##### Records shown #####

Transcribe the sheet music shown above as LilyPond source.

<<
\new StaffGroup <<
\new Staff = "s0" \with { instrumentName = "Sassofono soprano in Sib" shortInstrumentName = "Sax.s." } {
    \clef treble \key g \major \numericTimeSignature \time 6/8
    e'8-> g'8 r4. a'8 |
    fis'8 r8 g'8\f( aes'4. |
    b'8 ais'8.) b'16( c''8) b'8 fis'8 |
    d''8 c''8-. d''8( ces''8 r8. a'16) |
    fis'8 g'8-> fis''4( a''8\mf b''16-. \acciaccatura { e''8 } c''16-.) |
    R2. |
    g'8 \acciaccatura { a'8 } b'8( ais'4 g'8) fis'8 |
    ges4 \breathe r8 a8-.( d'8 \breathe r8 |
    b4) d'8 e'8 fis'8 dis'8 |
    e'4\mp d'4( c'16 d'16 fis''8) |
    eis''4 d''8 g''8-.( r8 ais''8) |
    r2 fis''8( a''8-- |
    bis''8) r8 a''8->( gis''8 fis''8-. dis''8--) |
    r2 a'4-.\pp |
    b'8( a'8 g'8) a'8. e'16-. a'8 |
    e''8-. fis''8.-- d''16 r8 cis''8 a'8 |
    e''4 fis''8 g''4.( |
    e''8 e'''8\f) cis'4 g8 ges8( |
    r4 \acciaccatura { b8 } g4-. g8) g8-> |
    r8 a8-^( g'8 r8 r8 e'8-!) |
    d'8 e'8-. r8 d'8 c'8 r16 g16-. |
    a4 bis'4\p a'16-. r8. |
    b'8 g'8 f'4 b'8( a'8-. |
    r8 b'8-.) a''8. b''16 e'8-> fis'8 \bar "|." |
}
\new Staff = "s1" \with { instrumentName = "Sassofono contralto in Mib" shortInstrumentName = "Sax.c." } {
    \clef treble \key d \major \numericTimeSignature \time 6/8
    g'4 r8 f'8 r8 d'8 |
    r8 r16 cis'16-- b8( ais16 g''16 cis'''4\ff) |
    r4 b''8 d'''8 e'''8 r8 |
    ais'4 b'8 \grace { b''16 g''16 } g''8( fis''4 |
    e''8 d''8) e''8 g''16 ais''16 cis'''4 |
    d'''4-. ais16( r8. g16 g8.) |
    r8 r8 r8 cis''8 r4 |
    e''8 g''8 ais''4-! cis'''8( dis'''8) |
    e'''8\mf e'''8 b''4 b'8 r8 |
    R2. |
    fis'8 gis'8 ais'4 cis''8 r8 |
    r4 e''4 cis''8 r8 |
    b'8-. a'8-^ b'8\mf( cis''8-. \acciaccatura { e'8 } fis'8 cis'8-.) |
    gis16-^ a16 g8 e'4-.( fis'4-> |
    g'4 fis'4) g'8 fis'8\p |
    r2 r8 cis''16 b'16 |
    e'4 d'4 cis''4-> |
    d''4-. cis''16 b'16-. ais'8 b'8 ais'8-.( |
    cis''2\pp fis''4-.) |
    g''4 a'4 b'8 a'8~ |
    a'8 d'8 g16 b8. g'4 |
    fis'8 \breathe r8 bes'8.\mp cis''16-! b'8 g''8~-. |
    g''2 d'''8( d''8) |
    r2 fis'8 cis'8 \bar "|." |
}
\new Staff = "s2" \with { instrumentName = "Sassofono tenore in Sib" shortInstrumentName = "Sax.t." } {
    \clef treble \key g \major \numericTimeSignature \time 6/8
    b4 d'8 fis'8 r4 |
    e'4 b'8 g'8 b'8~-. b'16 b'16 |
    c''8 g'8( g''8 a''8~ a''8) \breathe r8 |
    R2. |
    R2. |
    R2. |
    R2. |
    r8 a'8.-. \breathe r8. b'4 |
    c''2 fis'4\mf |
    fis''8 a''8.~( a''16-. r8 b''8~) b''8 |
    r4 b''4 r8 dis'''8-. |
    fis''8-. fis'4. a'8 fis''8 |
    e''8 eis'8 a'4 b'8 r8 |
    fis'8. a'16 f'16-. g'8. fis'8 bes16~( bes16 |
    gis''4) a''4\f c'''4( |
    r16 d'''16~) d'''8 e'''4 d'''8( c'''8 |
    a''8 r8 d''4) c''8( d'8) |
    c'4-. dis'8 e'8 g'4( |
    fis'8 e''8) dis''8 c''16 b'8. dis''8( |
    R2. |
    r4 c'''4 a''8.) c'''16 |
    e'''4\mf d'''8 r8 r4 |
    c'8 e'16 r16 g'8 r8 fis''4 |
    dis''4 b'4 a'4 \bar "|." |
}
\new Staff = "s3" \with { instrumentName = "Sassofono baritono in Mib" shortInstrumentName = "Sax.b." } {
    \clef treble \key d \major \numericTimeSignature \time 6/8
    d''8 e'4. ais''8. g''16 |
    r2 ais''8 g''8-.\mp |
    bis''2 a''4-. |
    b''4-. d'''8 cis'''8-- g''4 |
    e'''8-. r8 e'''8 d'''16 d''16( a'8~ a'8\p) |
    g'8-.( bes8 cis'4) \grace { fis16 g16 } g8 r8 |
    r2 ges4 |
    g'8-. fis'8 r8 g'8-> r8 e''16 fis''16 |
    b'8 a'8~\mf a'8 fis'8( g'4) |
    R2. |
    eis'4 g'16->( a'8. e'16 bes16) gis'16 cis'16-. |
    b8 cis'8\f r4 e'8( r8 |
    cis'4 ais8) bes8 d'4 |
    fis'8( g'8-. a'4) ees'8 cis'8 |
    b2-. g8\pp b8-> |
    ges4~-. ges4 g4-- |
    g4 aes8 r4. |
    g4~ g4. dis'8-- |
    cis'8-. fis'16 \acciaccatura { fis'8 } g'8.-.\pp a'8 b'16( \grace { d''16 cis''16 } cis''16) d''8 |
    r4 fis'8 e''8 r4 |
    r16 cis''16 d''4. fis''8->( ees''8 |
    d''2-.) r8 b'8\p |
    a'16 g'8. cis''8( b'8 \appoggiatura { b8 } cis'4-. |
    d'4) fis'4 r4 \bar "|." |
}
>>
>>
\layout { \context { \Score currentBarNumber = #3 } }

#####

Pull out every line in the records above that contains the string "grace", copying each line in full.

    ais'4 b'8 \grace { b''16 g''16 } g''8( fis''4 |
    g'8-.( bes8 cis'4) \grace { fis16 g16 } g8 r8 |
    cis'8-. fis'16 \acciaccatura { fis'8 } g'8.-.\pp a'8 b'16( \grace { d''16 cis''16 } cis''16) d''8 |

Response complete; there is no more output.